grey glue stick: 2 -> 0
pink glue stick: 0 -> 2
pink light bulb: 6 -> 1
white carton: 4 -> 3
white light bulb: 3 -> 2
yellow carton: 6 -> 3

...

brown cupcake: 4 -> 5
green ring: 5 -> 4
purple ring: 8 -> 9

--

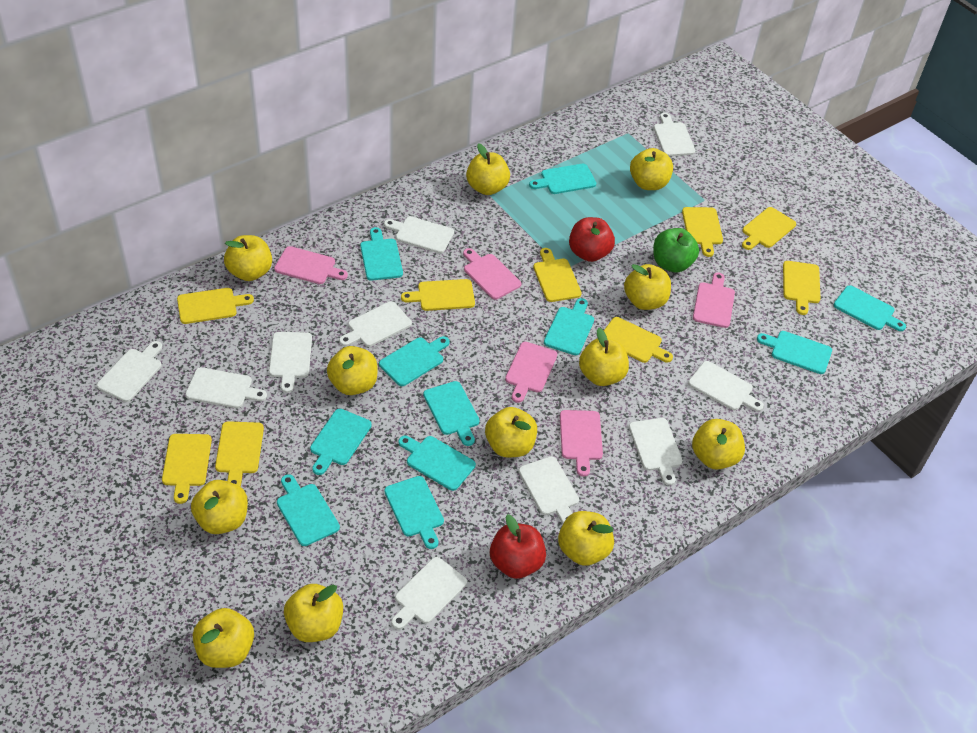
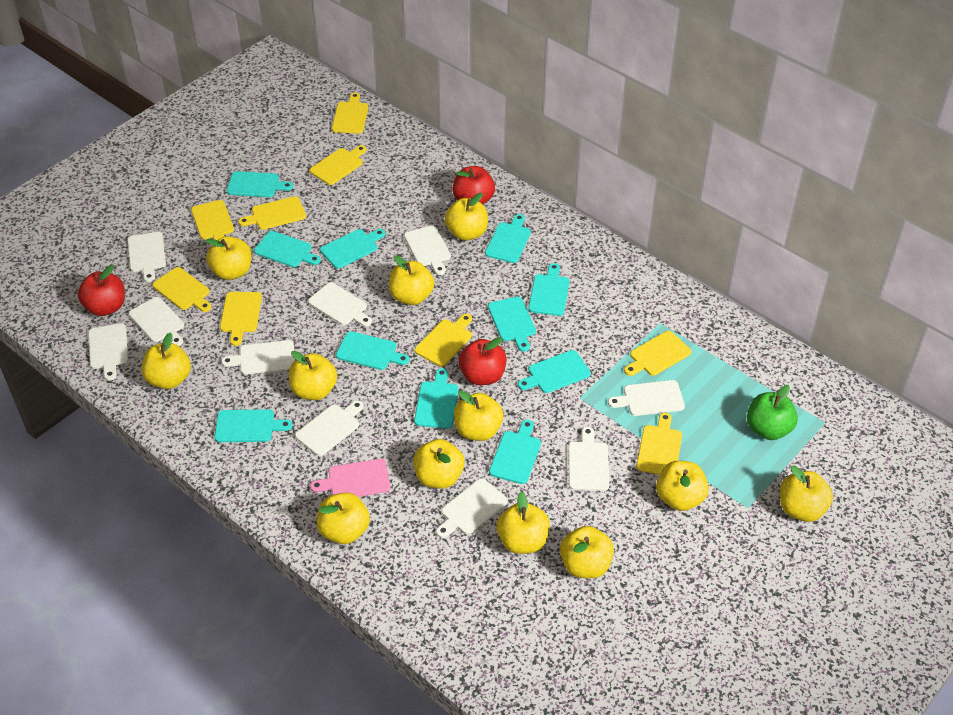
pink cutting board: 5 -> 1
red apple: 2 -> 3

* [EXERCISE OBJECTIVE] Look through the entries above and quote exactly the lines from the line with "pink light bulb: 6 -> 1" to the line with "yellow carton: 6 -> 3", counting both of those lines.

* [WRITTEN SOLUTION]
pink light bulb: 6 -> 1
white carton: 4 -> 3
white light bulb: 3 -> 2
yellow carton: 6 -> 3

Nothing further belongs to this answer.